Directions | Only the lines below starting at the one that contains "orange cap: 10 -> 5" and ending at the one that contains "purple scissors: 5 -> 3" are to be reproduced, exactly and with both ends kept.

- - - - -

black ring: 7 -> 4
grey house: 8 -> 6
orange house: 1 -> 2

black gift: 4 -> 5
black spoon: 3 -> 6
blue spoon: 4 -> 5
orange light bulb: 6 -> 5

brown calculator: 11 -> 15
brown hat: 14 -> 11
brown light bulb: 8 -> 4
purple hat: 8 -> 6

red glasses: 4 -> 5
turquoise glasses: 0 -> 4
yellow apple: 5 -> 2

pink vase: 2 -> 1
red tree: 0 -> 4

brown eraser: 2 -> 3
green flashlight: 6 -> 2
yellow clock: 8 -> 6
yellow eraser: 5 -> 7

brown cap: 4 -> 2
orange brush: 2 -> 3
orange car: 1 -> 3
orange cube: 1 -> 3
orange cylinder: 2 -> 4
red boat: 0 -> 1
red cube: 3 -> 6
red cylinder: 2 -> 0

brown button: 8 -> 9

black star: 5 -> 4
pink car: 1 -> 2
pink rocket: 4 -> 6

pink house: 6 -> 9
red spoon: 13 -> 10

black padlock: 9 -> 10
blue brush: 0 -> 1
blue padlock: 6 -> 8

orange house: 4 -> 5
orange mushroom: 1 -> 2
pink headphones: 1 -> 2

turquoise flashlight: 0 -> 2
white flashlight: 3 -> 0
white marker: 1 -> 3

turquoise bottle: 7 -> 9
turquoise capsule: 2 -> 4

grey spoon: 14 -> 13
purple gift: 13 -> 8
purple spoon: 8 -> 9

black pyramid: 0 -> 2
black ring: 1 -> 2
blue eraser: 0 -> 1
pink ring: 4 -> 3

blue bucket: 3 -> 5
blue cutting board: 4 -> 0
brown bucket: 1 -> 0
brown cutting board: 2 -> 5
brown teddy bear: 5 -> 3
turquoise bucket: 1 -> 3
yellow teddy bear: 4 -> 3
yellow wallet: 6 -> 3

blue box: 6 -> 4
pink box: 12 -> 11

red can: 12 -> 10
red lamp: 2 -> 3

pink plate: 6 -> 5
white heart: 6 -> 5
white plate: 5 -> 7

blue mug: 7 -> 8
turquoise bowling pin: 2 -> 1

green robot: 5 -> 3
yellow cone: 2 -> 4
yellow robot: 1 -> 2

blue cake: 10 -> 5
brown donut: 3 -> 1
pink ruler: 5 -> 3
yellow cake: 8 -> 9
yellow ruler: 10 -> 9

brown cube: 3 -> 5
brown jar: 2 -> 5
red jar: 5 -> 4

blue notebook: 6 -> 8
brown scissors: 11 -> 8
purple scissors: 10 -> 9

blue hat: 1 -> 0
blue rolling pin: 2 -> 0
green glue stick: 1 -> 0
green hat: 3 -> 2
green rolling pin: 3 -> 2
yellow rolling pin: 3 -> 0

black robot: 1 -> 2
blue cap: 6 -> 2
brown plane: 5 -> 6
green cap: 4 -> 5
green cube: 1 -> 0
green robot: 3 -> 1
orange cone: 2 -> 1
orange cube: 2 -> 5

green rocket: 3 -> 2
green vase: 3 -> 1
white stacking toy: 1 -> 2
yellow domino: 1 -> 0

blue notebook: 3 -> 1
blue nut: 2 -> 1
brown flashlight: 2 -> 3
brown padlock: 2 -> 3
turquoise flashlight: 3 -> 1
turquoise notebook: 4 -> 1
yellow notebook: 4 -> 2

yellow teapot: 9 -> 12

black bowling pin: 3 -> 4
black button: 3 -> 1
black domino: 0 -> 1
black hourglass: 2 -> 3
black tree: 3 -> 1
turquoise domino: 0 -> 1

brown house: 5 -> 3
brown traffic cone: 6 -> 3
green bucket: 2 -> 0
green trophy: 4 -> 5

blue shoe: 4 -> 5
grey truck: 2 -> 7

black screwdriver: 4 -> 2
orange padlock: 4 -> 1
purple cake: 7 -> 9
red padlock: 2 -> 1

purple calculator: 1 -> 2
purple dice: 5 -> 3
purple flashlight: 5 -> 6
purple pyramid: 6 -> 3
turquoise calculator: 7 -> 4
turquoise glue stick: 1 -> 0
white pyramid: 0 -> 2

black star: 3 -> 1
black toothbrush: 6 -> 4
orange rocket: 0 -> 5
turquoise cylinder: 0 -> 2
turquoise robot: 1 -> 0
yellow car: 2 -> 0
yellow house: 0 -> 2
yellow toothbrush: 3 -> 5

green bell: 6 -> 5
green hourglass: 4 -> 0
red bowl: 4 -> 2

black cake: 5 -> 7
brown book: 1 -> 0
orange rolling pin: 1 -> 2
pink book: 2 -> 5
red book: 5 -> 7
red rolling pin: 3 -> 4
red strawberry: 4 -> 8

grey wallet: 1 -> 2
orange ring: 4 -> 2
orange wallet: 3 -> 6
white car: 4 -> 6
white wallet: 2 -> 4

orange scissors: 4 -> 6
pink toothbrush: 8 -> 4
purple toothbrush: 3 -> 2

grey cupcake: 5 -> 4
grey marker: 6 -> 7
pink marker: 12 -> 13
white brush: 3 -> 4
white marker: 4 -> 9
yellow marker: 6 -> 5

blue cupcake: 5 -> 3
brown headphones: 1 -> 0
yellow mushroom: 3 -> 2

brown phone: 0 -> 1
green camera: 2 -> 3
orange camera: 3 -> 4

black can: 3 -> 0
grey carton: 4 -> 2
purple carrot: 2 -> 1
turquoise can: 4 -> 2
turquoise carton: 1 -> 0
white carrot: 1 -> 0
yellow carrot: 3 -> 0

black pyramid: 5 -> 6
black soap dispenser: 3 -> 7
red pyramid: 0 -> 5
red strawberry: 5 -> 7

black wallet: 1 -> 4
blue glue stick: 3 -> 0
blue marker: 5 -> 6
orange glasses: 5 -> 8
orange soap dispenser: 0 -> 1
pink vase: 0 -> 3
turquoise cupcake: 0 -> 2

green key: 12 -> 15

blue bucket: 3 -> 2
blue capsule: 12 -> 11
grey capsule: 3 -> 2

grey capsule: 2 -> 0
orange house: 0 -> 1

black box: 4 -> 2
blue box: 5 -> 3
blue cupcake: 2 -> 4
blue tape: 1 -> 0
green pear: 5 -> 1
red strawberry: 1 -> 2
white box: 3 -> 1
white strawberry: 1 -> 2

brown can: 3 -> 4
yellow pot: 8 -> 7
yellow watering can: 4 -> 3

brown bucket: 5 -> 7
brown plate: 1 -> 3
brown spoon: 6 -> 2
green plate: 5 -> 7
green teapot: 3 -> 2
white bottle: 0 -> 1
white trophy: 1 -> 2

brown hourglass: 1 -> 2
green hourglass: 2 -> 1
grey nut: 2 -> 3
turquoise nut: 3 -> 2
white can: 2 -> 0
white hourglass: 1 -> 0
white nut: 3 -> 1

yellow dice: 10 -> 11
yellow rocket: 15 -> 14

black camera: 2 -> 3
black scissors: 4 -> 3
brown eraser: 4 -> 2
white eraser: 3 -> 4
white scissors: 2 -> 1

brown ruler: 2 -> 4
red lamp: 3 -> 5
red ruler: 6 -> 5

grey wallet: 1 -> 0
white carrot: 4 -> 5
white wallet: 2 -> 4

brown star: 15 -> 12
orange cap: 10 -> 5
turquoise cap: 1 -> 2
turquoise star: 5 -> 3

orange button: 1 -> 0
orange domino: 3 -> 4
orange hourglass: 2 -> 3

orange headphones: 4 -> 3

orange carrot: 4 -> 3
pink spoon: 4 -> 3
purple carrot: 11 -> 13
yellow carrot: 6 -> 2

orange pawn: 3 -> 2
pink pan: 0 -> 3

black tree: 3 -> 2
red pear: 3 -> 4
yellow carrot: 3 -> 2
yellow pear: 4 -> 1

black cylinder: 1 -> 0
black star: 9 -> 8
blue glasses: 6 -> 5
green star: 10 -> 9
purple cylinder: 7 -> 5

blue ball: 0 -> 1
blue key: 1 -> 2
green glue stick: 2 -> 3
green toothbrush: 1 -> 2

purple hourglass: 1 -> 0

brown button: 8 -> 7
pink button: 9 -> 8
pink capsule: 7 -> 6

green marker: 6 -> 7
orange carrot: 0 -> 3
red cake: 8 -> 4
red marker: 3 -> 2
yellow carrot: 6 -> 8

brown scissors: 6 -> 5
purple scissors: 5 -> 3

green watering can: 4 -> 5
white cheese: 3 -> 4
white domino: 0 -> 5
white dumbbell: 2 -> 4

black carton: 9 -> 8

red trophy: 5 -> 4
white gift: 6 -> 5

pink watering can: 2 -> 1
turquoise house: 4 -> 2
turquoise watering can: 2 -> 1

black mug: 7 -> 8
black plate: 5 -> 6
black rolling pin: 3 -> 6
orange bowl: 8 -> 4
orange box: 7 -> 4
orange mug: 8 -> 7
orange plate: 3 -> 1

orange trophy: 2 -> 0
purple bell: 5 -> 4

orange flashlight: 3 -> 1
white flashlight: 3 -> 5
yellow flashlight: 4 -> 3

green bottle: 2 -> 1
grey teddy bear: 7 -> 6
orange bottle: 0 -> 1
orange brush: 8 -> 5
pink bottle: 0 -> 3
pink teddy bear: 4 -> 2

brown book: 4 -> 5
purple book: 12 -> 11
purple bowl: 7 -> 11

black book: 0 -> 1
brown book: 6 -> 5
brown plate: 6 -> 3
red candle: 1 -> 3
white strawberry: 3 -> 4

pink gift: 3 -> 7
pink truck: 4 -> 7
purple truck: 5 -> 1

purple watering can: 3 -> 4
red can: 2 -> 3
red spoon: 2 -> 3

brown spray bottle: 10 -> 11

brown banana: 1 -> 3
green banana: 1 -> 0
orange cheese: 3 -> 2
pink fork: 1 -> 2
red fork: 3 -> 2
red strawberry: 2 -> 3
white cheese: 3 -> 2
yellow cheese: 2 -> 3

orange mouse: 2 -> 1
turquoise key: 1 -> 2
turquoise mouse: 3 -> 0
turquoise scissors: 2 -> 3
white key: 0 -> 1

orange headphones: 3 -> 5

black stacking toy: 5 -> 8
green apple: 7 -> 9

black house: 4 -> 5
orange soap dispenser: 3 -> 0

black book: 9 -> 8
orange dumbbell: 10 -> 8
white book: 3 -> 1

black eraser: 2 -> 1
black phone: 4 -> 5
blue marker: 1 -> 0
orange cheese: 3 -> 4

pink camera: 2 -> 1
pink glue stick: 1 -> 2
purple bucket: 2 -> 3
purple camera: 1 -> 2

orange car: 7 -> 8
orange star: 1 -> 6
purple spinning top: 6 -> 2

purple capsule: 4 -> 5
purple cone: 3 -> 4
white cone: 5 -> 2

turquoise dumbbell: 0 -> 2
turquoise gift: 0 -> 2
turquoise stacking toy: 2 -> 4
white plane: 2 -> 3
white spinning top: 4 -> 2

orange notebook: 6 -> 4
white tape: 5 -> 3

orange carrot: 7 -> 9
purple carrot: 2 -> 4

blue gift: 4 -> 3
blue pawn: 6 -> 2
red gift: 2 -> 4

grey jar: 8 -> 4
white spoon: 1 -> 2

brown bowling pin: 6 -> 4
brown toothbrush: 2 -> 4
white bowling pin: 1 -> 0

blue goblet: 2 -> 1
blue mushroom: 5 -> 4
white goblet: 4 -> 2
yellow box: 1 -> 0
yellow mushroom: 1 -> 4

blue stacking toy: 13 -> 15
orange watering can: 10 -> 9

- - - - -

Response to this task |
orange cap: 10 -> 5
turquoise cap: 1 -> 2
turquoise star: 5 -> 3

orange button: 1 -> 0
orange domino: 3 -> 4
orange hourglass: 2 -> 3

orange headphones: 4 -> 3

orange carrot: 4 -> 3
pink spoon: 4 -> 3
purple carrot: 11 -> 13
yellow carrot: 6 -> 2

orange pawn: 3 -> 2
pink pan: 0 -> 3

black tree: 3 -> 2
red pear: 3 -> 4
yellow carrot: 3 -> 2
yellow pear: 4 -> 1

black cylinder: 1 -> 0
black star: 9 -> 8
blue glasses: 6 -> 5
green star: 10 -> 9
purple cylinder: 7 -> 5

blue ball: 0 -> 1
blue key: 1 -> 2
green glue stick: 2 -> 3
green toothbrush: 1 -> 2

purple hourglass: 1 -> 0

brown button: 8 -> 7
pink button: 9 -> 8
pink capsule: 7 -> 6

green marker: 6 -> 7
orange carrot: 0 -> 3
red cake: 8 -> 4
red marker: 3 -> 2
yellow carrot: 6 -> 8

brown scissors: 6 -> 5
purple scissors: 5 -> 3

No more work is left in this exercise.